Return every line of the rows below that contains the string "appoggiatura". Matching is case-sensitive.

>> START Extracted data

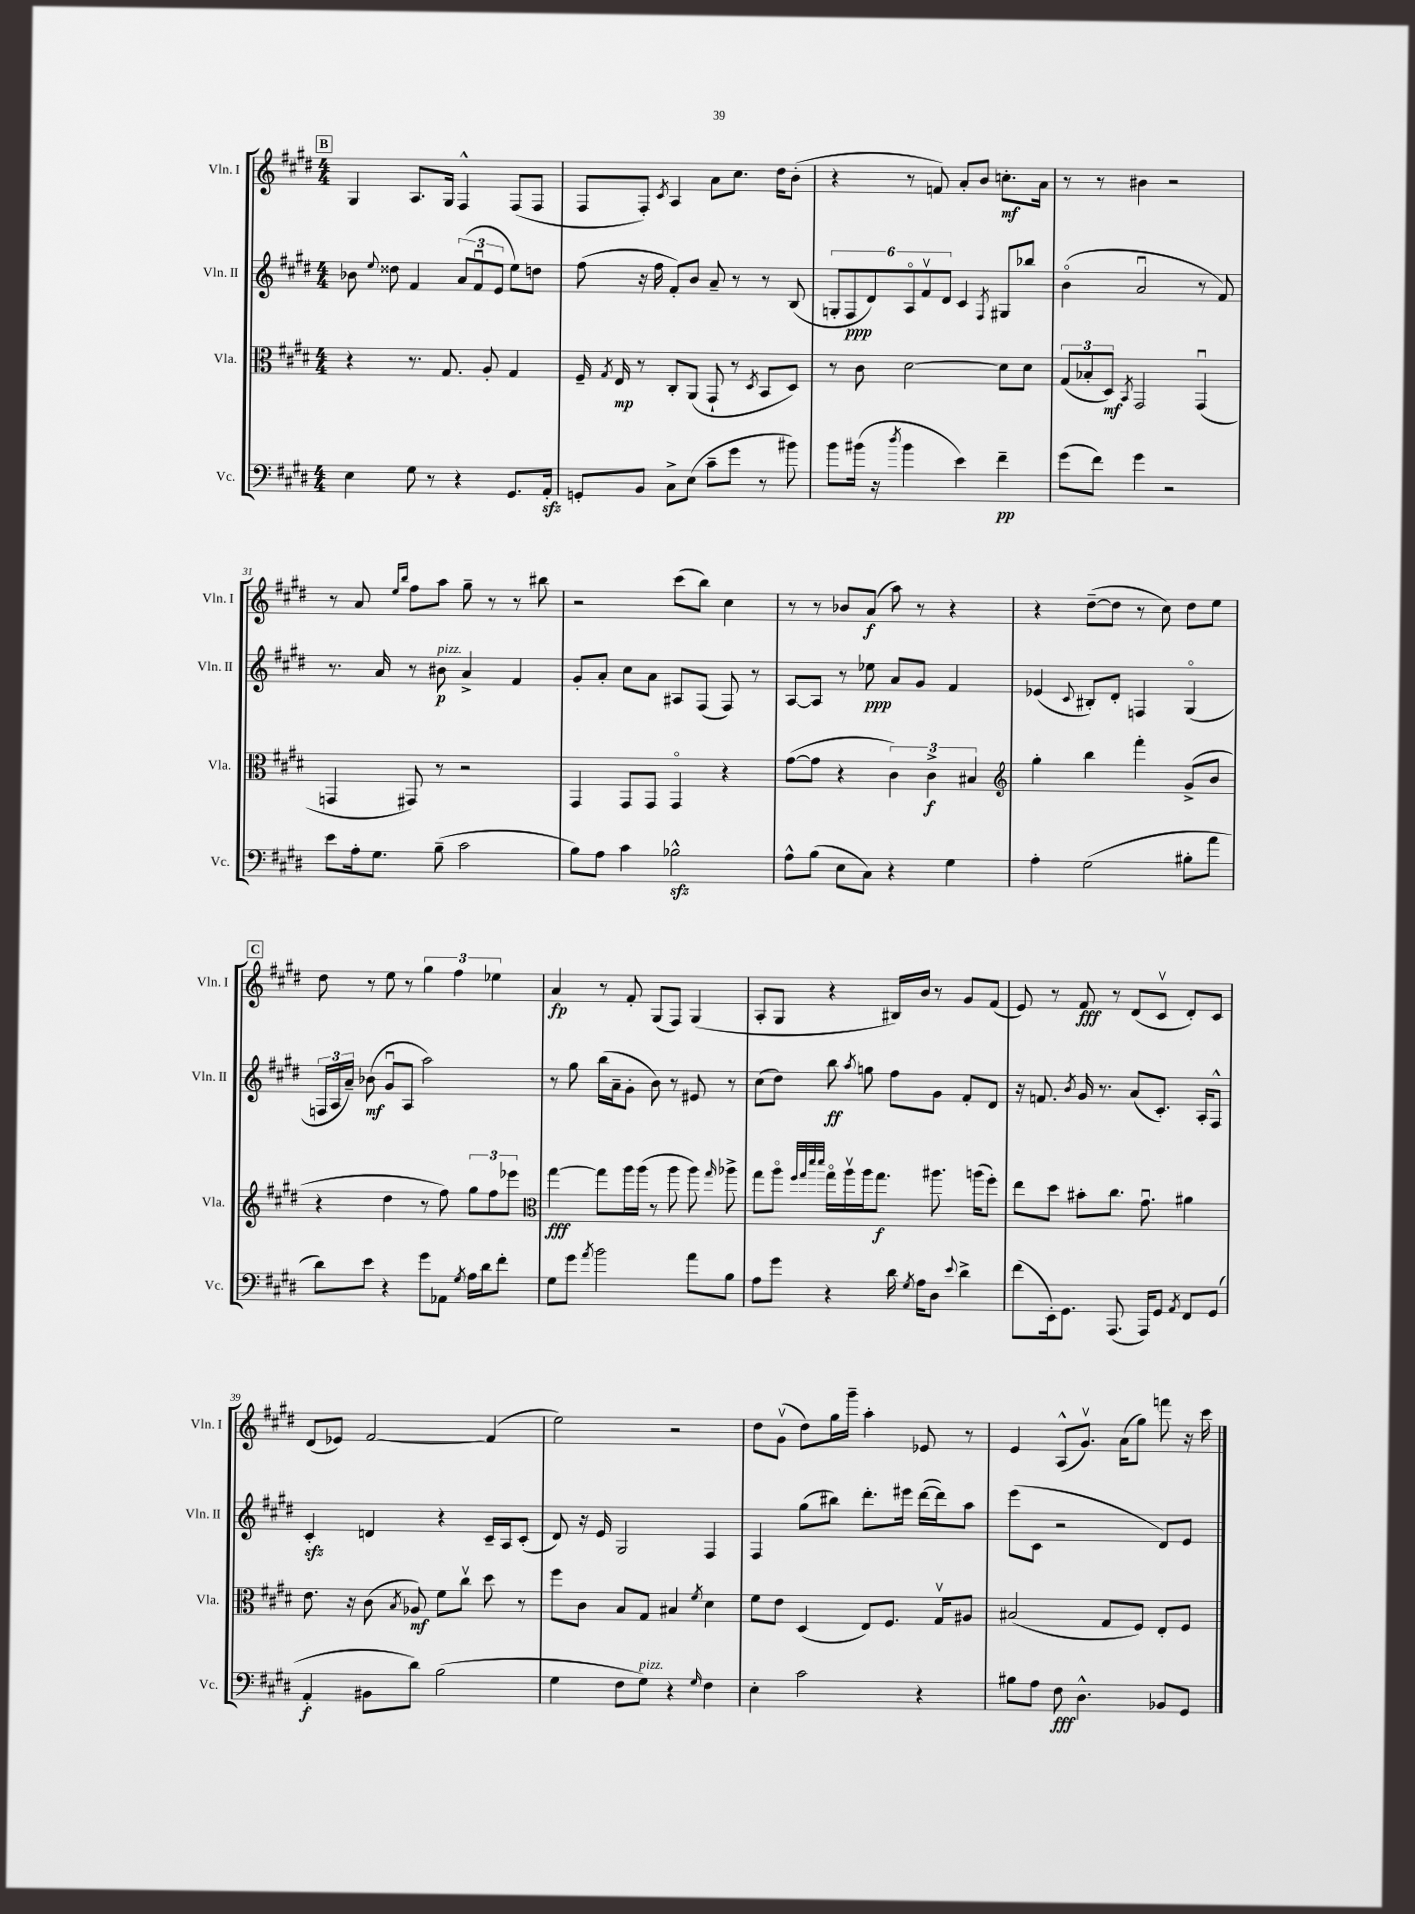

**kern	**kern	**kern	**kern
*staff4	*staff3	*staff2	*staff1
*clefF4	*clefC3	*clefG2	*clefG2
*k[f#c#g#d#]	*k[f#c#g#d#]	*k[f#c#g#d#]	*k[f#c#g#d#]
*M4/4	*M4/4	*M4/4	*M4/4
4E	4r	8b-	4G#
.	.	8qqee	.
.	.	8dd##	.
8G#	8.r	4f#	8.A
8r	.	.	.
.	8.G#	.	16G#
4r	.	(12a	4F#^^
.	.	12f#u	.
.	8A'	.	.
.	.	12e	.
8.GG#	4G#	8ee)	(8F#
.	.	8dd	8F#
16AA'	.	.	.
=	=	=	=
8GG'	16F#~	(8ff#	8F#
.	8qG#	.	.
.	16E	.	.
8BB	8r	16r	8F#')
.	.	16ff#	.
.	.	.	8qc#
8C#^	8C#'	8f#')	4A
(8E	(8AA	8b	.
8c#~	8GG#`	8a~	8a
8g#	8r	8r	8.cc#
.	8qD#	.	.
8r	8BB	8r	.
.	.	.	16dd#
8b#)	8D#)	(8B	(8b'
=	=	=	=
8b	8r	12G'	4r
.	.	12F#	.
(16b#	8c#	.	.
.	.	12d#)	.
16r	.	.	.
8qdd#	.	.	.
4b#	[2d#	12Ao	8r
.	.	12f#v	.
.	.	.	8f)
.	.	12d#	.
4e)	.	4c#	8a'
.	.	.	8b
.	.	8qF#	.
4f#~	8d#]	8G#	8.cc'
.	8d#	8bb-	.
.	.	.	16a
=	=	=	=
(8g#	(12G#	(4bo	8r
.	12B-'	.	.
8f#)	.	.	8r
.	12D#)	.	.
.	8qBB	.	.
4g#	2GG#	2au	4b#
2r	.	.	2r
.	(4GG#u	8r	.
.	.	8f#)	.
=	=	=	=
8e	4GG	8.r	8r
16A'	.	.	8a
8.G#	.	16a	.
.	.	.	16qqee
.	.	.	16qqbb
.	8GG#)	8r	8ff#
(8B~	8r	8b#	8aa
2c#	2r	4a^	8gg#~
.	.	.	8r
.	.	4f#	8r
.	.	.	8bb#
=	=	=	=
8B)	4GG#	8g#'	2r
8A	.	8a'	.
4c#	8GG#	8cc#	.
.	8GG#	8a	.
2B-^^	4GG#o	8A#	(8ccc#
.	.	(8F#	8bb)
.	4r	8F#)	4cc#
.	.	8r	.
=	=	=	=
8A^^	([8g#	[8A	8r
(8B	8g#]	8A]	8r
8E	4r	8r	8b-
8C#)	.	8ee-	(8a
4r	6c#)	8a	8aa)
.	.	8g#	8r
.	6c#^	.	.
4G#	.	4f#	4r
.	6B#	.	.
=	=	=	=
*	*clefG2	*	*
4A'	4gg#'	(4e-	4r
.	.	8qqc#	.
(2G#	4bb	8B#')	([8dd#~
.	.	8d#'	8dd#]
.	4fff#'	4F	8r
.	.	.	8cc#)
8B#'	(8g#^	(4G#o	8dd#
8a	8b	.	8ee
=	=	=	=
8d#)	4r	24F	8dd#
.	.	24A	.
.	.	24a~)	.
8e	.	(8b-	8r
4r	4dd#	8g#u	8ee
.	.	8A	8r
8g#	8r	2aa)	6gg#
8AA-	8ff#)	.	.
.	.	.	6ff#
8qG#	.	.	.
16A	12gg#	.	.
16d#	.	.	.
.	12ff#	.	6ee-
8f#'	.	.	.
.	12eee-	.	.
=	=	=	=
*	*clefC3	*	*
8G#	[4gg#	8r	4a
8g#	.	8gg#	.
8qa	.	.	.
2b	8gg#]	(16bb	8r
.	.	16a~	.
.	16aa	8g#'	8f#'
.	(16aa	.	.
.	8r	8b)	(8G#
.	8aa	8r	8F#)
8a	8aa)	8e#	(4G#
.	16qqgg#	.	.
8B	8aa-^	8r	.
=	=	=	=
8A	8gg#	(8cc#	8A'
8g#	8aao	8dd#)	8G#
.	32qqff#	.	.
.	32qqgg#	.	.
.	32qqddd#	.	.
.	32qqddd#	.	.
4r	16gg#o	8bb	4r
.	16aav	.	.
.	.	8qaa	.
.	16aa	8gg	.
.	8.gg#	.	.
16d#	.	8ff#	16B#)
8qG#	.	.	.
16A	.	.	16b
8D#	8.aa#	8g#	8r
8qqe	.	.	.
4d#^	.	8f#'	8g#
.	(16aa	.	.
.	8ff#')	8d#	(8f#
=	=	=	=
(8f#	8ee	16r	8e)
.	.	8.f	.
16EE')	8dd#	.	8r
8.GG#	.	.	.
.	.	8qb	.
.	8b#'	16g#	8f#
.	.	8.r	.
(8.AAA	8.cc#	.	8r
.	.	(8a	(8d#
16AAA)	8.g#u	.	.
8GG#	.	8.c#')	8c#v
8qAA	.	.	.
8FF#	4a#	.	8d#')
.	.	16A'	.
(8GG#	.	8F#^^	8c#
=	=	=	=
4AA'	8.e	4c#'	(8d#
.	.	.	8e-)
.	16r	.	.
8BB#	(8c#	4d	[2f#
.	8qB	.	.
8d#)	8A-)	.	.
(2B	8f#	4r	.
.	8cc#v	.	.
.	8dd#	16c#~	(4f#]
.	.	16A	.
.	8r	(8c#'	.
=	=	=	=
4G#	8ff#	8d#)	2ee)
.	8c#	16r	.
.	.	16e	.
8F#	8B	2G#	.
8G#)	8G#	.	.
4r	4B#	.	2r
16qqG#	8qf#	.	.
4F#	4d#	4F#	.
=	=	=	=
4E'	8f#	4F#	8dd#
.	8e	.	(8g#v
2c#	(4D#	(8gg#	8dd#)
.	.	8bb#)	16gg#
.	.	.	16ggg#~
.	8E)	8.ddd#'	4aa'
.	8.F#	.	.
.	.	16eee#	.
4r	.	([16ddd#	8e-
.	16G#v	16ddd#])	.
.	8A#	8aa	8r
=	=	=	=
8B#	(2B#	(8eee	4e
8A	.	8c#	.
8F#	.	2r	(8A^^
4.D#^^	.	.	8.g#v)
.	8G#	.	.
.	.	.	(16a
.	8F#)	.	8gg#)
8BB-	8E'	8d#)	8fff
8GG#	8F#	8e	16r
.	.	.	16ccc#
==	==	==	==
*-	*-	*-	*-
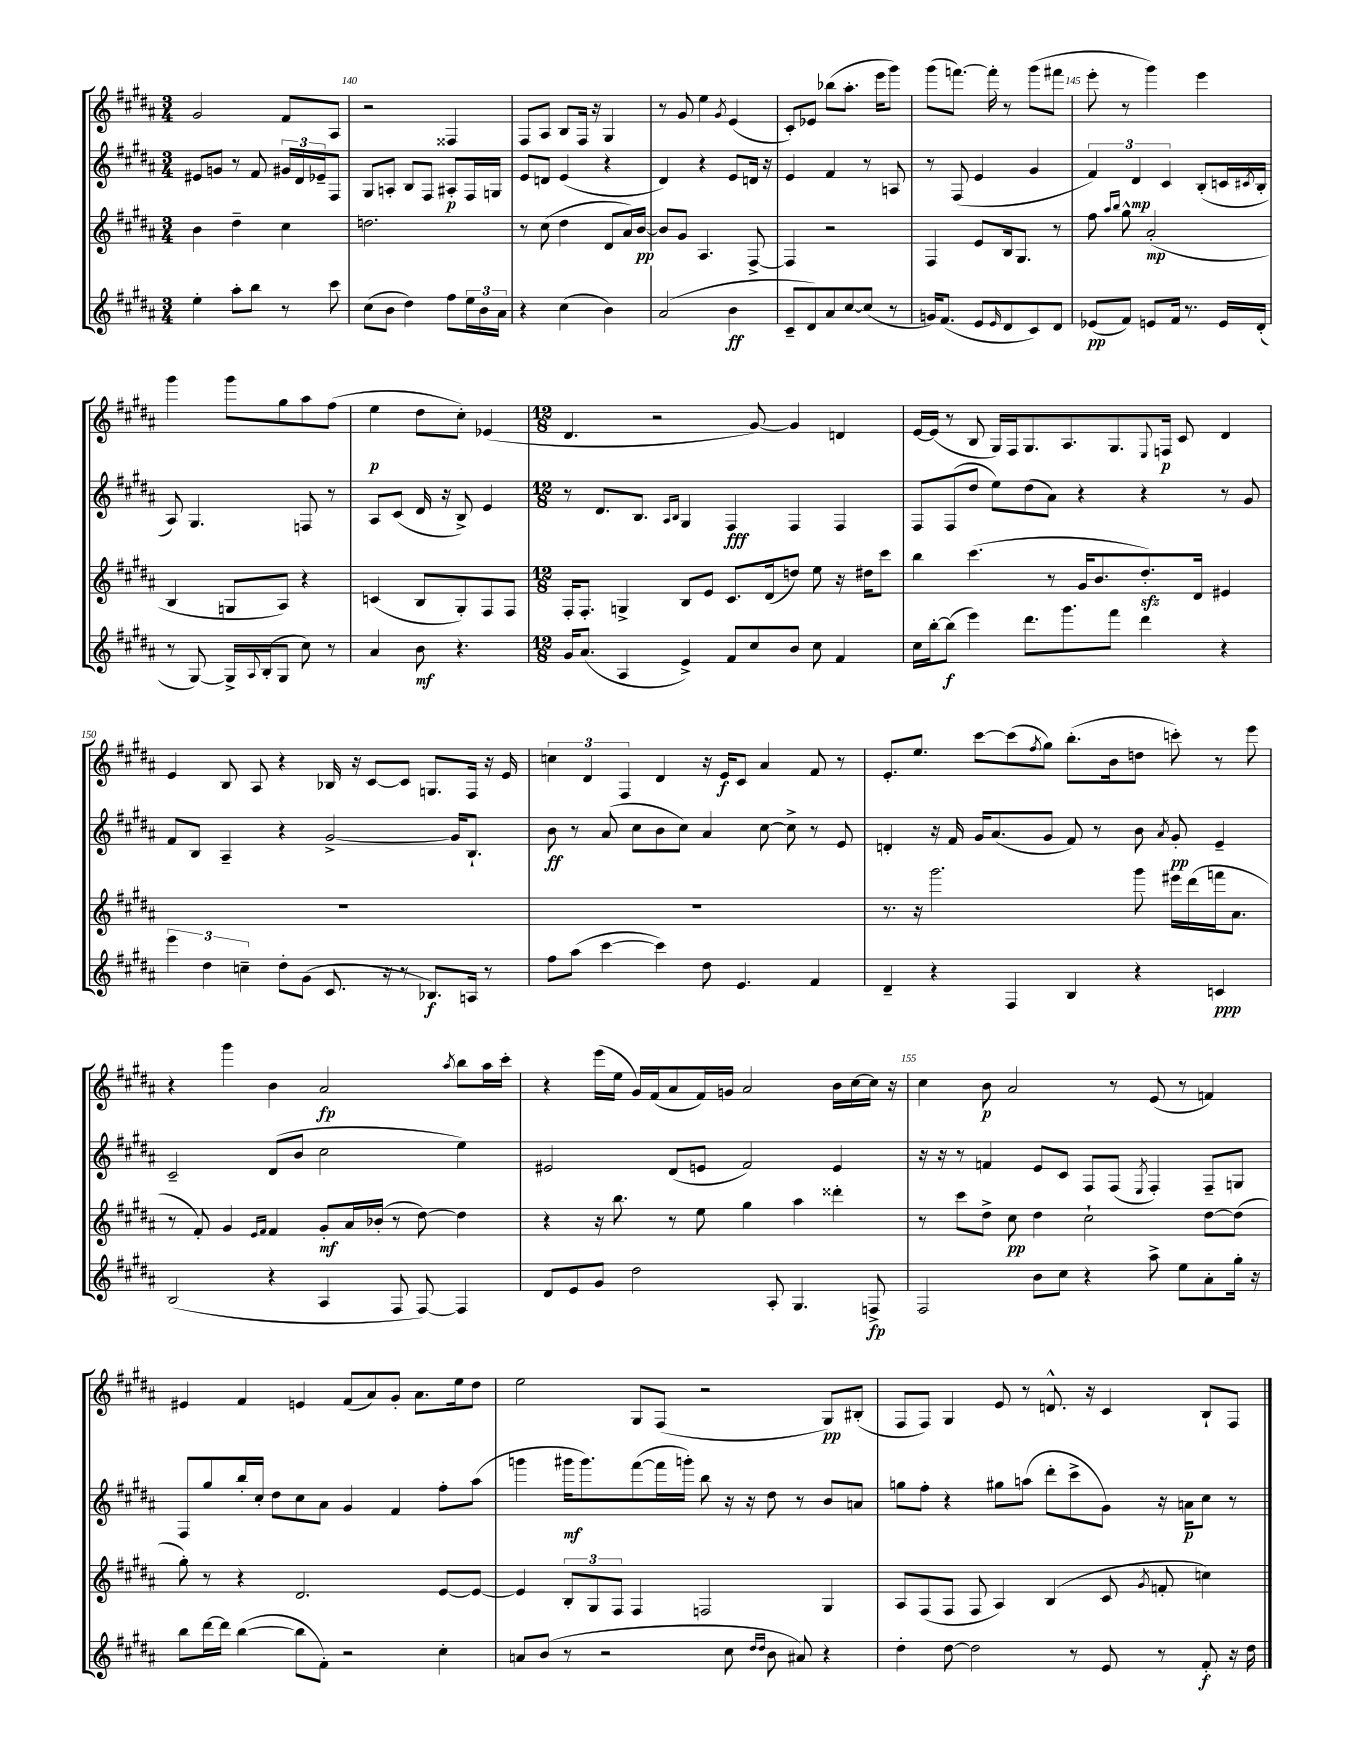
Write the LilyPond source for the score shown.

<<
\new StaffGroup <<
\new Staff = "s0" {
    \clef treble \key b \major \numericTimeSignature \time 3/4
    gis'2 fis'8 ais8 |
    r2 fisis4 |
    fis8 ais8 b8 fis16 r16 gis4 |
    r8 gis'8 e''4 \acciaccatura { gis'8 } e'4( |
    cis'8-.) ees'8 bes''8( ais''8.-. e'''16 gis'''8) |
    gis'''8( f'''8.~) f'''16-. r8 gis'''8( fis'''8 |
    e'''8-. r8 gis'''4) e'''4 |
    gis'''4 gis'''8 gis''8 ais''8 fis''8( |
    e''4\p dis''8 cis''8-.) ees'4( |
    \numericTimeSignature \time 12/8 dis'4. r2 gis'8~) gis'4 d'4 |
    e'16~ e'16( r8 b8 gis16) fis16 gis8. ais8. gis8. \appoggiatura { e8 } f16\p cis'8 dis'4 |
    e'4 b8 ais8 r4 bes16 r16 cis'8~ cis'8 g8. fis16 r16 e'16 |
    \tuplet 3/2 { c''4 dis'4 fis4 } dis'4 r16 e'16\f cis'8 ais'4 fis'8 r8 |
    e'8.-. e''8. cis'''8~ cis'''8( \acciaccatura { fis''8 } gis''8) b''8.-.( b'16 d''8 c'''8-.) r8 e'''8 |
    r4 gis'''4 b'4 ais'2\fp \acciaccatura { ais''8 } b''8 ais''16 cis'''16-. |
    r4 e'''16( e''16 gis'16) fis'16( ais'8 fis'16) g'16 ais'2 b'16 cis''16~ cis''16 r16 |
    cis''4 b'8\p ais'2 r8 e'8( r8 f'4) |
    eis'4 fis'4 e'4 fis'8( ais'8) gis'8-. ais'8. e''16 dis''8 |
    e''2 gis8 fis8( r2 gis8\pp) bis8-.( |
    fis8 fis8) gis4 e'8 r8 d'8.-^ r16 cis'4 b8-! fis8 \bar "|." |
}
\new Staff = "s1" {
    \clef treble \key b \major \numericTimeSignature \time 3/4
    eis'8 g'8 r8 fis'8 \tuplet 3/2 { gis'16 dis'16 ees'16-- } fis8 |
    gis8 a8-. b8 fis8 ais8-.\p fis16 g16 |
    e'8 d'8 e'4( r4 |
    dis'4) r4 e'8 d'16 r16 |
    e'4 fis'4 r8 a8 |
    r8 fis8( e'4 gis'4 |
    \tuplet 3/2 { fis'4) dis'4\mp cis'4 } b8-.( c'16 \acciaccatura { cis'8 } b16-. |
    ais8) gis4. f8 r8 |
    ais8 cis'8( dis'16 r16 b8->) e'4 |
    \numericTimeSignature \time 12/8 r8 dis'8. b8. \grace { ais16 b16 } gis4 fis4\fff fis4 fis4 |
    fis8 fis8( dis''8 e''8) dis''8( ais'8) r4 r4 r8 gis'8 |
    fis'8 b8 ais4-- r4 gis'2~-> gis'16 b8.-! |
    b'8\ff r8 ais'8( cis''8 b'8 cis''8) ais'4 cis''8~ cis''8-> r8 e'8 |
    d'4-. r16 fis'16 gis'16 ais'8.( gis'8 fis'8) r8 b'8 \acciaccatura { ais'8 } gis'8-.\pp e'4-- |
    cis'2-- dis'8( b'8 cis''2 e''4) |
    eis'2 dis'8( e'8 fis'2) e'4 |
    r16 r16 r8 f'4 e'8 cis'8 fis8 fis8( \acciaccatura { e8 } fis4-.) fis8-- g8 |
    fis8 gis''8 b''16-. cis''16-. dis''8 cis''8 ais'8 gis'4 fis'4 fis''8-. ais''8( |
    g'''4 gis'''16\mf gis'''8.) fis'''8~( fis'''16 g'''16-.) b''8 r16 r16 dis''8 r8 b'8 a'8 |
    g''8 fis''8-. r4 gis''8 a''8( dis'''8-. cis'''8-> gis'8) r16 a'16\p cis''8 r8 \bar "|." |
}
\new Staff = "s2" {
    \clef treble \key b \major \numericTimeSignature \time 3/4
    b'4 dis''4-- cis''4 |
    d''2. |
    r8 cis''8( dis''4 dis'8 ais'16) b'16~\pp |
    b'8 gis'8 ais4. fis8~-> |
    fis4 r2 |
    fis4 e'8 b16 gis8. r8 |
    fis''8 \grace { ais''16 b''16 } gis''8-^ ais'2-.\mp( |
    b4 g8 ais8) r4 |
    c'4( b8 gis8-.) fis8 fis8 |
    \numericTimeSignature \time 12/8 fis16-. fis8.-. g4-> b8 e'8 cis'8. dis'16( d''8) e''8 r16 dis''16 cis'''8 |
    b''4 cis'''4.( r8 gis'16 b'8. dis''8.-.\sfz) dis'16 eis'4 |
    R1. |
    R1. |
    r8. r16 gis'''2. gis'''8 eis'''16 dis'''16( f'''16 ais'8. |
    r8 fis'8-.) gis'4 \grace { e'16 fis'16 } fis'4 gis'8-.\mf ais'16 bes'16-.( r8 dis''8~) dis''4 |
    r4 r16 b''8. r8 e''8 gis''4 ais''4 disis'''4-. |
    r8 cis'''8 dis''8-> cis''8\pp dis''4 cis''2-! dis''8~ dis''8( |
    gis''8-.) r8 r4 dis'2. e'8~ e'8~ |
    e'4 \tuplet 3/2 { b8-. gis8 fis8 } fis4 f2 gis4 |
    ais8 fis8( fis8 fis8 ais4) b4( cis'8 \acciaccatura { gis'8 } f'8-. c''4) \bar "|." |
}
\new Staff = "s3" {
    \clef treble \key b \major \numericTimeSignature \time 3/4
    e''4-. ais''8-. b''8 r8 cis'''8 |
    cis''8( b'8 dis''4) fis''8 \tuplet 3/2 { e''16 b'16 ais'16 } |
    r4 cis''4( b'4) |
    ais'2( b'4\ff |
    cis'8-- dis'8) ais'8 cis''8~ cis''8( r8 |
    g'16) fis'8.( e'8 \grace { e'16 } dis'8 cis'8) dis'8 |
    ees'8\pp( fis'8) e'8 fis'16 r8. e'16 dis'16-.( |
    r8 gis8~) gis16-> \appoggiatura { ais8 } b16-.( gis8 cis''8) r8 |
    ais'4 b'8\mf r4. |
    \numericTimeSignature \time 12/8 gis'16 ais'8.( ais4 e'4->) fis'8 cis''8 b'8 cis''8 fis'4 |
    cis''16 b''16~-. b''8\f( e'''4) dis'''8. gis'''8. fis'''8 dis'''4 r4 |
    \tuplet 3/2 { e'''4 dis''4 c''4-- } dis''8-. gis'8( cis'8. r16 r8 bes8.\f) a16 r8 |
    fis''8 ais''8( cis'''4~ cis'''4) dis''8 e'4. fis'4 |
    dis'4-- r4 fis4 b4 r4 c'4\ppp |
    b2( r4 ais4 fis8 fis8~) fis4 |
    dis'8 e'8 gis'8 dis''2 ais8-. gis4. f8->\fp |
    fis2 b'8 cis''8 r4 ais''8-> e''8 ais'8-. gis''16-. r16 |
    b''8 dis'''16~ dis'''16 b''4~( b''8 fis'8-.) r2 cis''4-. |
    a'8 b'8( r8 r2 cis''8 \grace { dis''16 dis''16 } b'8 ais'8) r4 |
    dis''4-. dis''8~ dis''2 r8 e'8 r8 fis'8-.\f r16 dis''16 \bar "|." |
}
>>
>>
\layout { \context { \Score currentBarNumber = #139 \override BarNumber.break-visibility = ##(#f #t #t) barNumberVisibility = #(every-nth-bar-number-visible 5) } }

>> END Extracted data

Response to this exercise >>
    e'16~ e'16( r8 b8 gis16) fis16 gis8. ais8. gis8. \appoggiatura { e8 } f16\p cis'8 dis'4 |
    r8 gis8~) gis16-> \appoggiatura { ais8 } b16-.( gis8 cis''8) r8 |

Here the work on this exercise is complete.